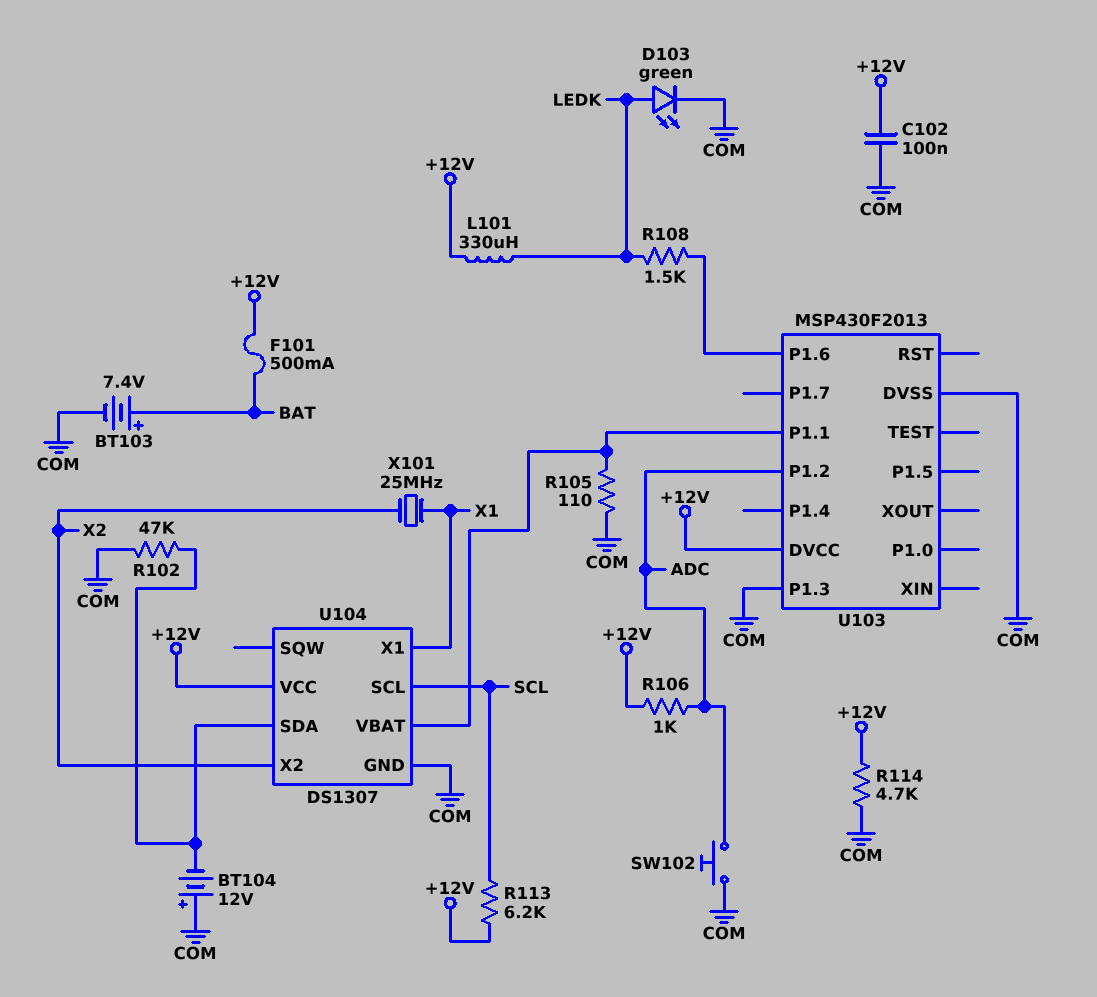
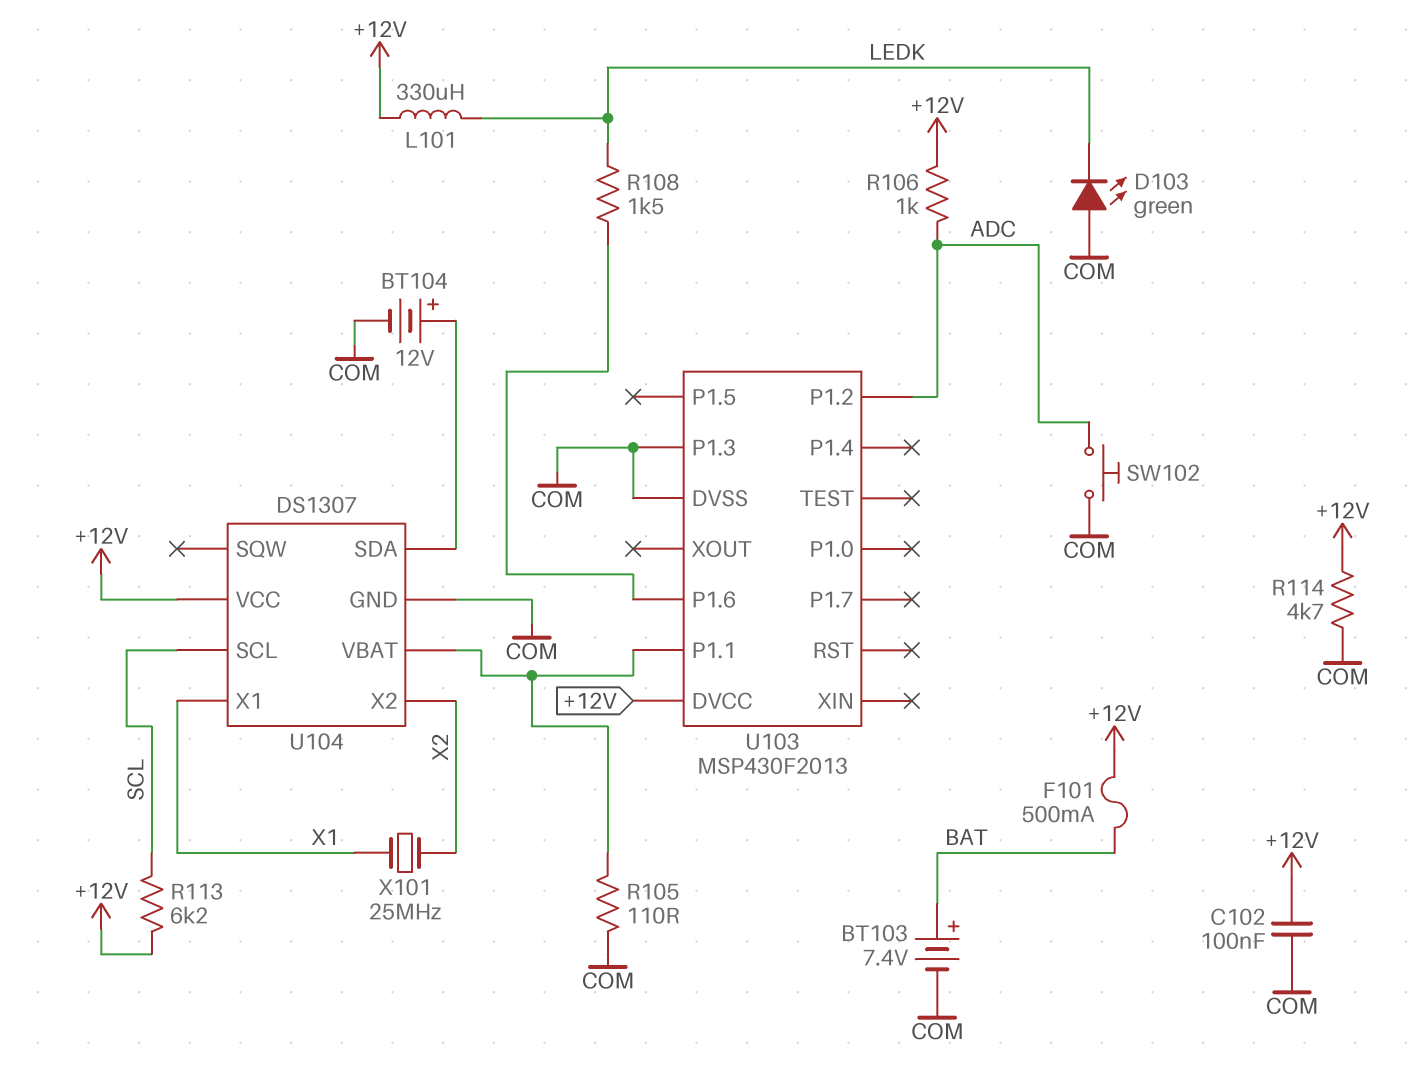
BT104: 12V (plus COM, minus U104/SDA) -> 12V (plus U104/SDA, minus COM)
D103: LED green (A LEDK, K COM) -> LED green (A COM, K LEDK)
R102: 47k (COM, U104/SDA) -> none

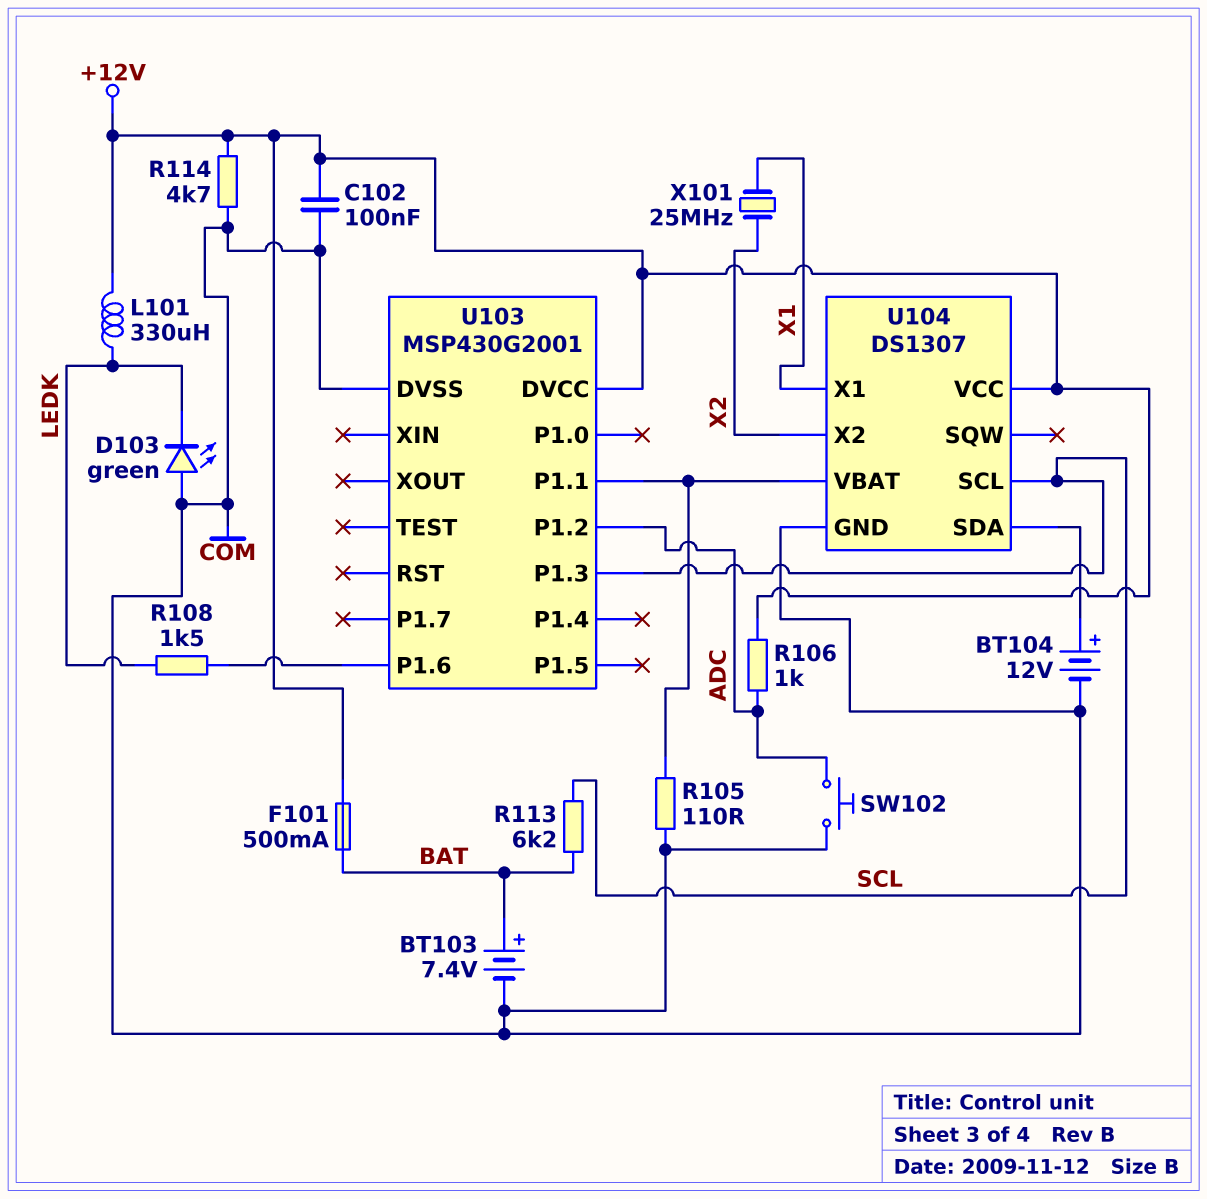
R113: 6.2k (+12V, SCL) -> 6.2k (BAT, SCL)
U103: MSP430F2013 -> MSP430G2001
U103 pin P1.3: COM -> SCL

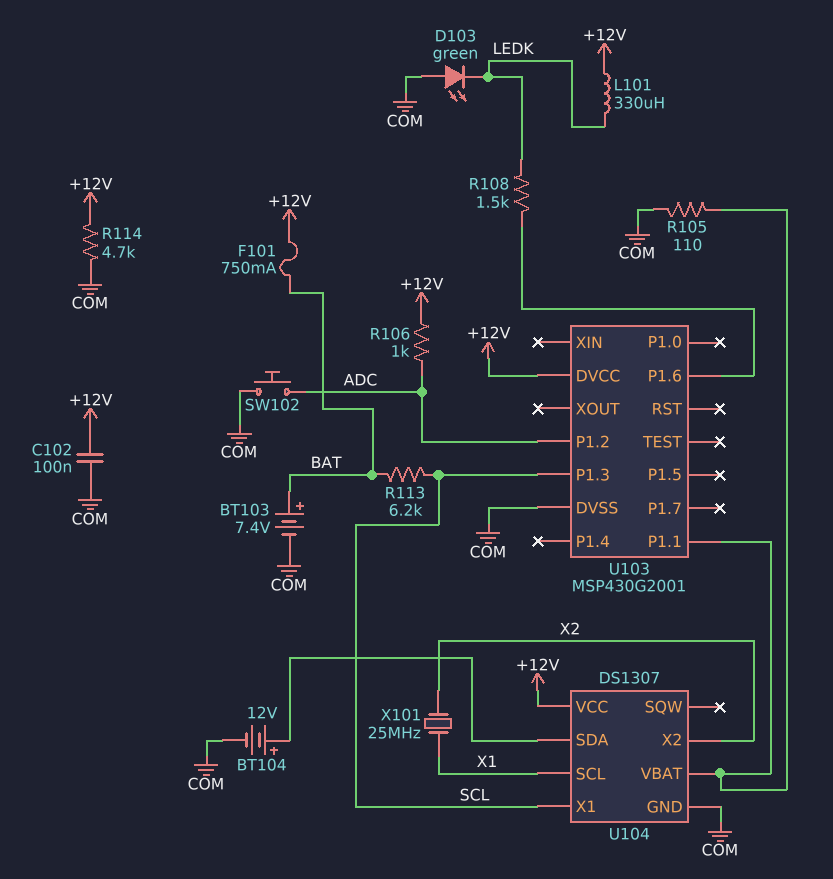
F101: 500mA (+12V, BAT) -> 750mA (+12V, BAT)
U104 pin SCL: SCL -> X1
U104 pin X1: X1 -> SCL

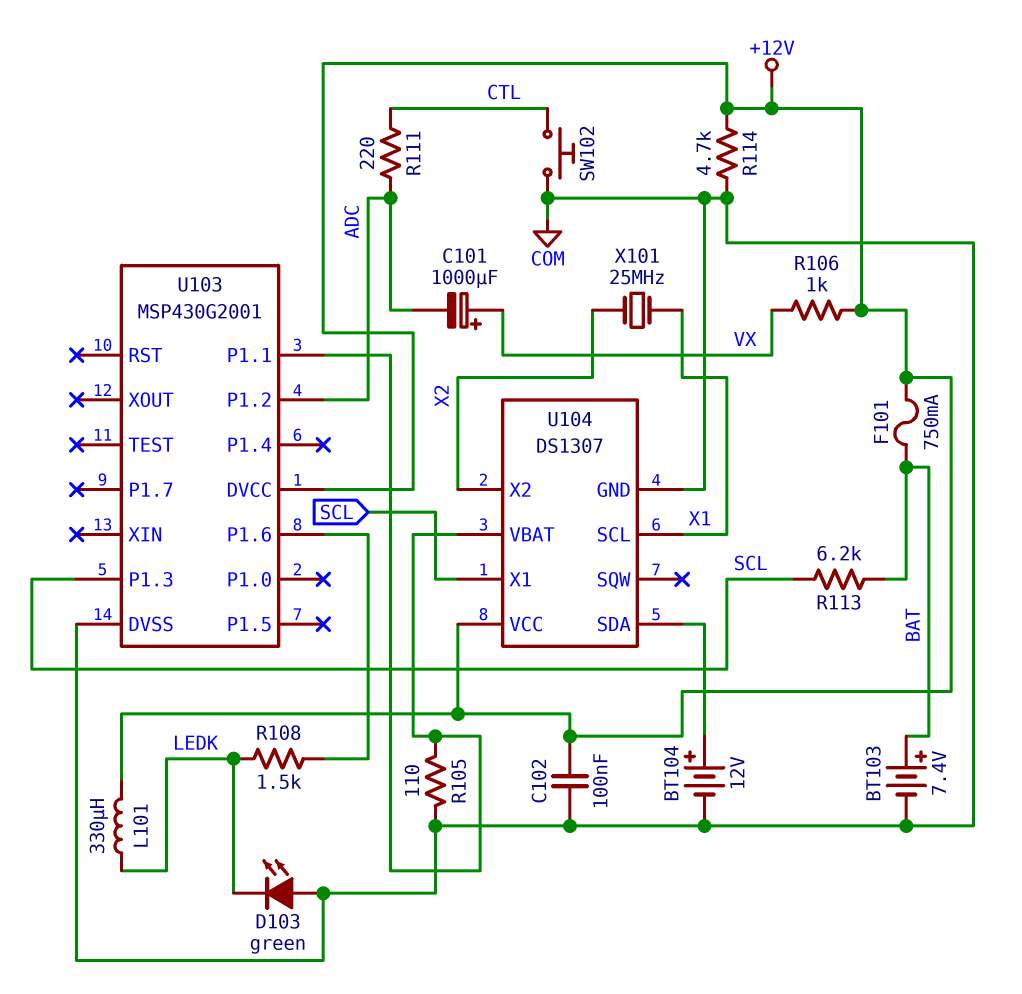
C101: none -> 1000uF (plus VX, minus ADC)
R106: 1k (+12V, ADC) -> 1k (+12V, VX)
R111: none -> 220 (ADC, CTL)
SW102: button (ADC, COM) -> button (COM, CTL)

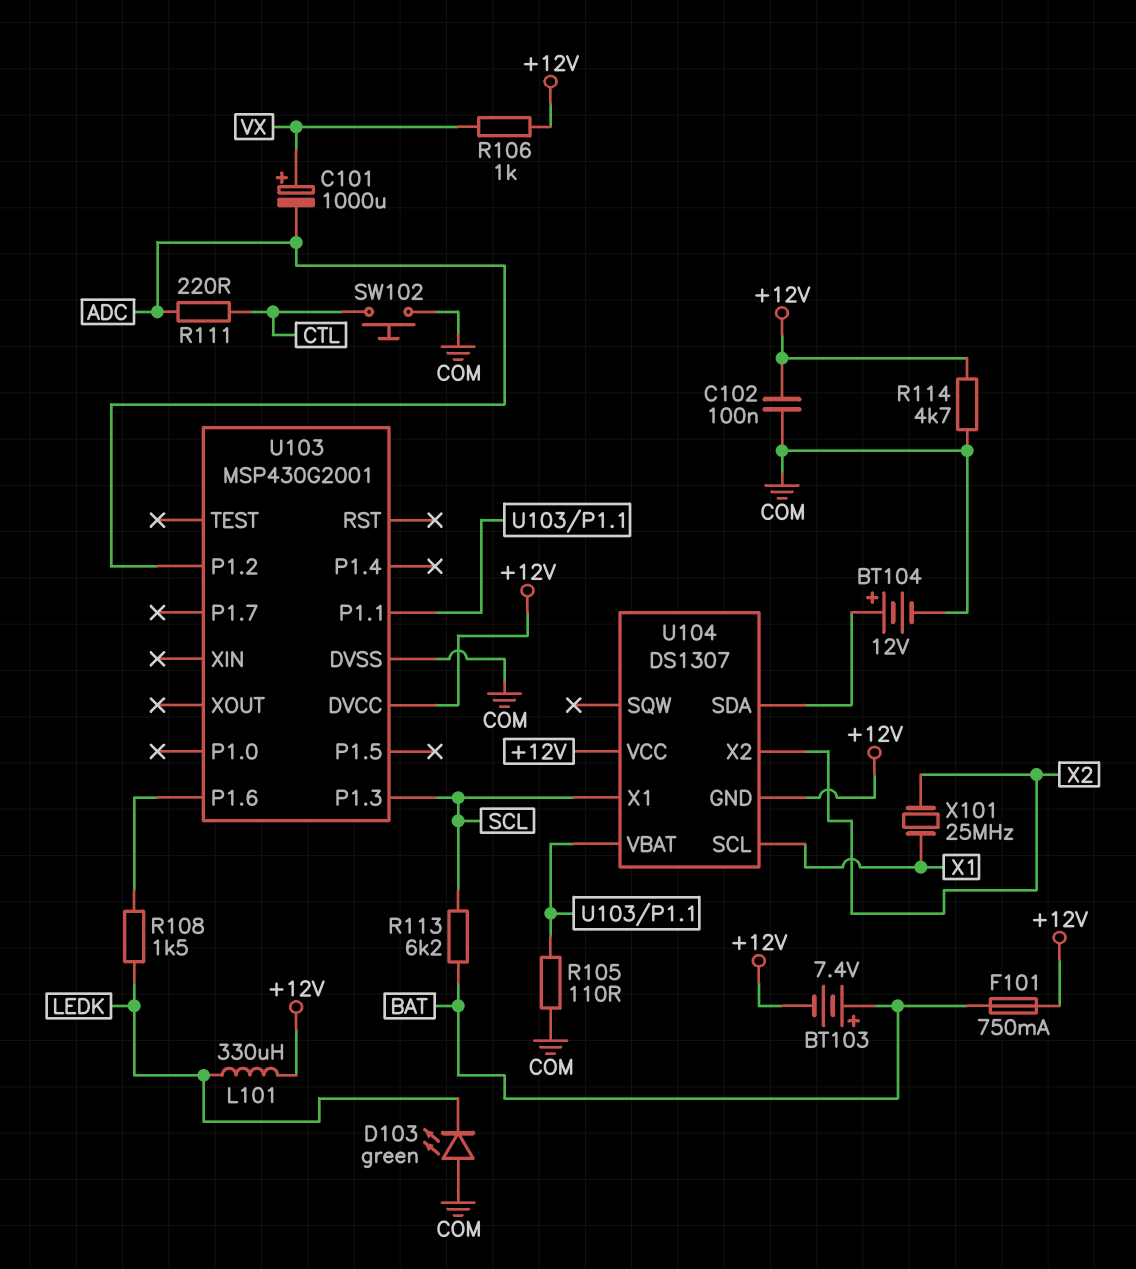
BT103: 7.4V (plus BAT, minus COM) -> 7.4V (plus BAT, minus +12V)
U104 pin GND: COM -> +12V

══════

▶ _WHAT THIS TASK INVOLVES_:
Starting from the records above, copy each line where the string "plus" is found.

▶ _SOLVED EXERCISE_:
BT104: 12V (plus COM, minus U104/SDA) -> 12V (plus U104/SDA, minus COM)
C101: none -> 1000uF (plus VX, minus ADC)
BT103: 7.4V (plus BAT, minus COM) -> 7.4V (plus BAT, minus +12V)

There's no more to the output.